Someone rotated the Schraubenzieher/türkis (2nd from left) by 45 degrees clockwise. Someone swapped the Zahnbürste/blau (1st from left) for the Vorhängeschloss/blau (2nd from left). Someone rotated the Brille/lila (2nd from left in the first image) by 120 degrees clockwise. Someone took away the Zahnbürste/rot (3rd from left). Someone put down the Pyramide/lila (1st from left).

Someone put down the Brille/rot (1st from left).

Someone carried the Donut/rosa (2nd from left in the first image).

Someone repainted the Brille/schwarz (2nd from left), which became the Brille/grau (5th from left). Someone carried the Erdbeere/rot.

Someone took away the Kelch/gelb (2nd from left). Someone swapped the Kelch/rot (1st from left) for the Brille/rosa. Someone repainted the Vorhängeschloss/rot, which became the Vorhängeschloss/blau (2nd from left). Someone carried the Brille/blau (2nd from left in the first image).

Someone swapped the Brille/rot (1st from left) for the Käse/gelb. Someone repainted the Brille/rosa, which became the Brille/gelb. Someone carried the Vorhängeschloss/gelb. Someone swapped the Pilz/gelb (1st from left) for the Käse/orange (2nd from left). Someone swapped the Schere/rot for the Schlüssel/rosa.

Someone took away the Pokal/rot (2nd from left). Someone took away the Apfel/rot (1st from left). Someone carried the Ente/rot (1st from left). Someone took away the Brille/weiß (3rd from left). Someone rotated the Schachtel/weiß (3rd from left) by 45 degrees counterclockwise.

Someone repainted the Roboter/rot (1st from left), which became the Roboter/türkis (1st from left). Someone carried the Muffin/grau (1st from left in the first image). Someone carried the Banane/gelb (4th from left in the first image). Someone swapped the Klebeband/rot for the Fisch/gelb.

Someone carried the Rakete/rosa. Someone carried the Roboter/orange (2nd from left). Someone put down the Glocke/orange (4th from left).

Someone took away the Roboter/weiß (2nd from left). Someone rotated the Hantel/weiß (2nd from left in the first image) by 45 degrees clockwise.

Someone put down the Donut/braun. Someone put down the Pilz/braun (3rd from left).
────────────────
Task goal -
Please retype the listing above with no line missing.

Expected answer -
Someone rotated the Schraubenzieher/türkis (2nd from left) by 45 degrees clockwise. Someone swapped the Zahnbürste/blau (1st from left) for the Vorhängeschloss/blau (2nd from left). Someone rotated the Brille/lila (2nd from left in the first image) by 120 degrees clockwise. Someone took away the Zahnbürste/rot (3rd from left). Someone put down the Pyramide/lila (1st from left).

Someone put down the Brille/rot (1st from left).

Someone carried the Donut/rosa (2nd from left in the first image).

Someone repainted the Brille/schwarz (2nd from left), which became the Brille/grau (5th from left). Someone carried the Erdbeere/rot.

Someone took away the Kelch/gelb (2nd from left). Someone swapped the Kelch/rot (1st from left) for the Brille/rosa. Someone repainted the Vorhängeschloss/rot, which became the Vorhängeschloss/blau (2nd from left). Someone carried the Brille/blau (2nd from left in the first image).

Someone swapped the Brille/rot (1st from left) for the Käse/gelb. Someone repainted the Brille/rosa, which became the Brille/gelb. Someone carried the Vorhängeschloss/gelb. Someone swapped the Pilz/gelb (1st from left) for the Käse/orange (2nd from left). Someone swapped the Schere/rot for the Schlüssel/rosa.

Someone took away the Pokal/rot (2nd from left). Someone took away the Apfel/rot (1st from left). Someone carried the Ente/rot (1st from left). Someone took away the Brille/weiß (3rd from left). Someone rotated the Schachtel/weiß (3rd from left) by 45 degrees counterclockwise.

Someone repainted the Roboter/rot (1st from left), which became the Roboter/türkis (1st from left). Someone carried the Muffin/grau (1st from left in the first image). Someone carried the Banane/gelb (4th from left in the first image). Someone swapped the Klebeband/rot for the Fisch/gelb.

Someone carried the Rakete/rosa. Someone carried the Roboter/orange (2nd from left). Someone put down the Glocke/orange (4th from left).

Someone took away the Roboter/weiß (2nd from left). Someone rotated the Hantel/weiß (2nd from left in the first image) by 45 degrees clockwise.

Someone put down the Donut/braun. Someone put down the Pilz/braun (3rd from left).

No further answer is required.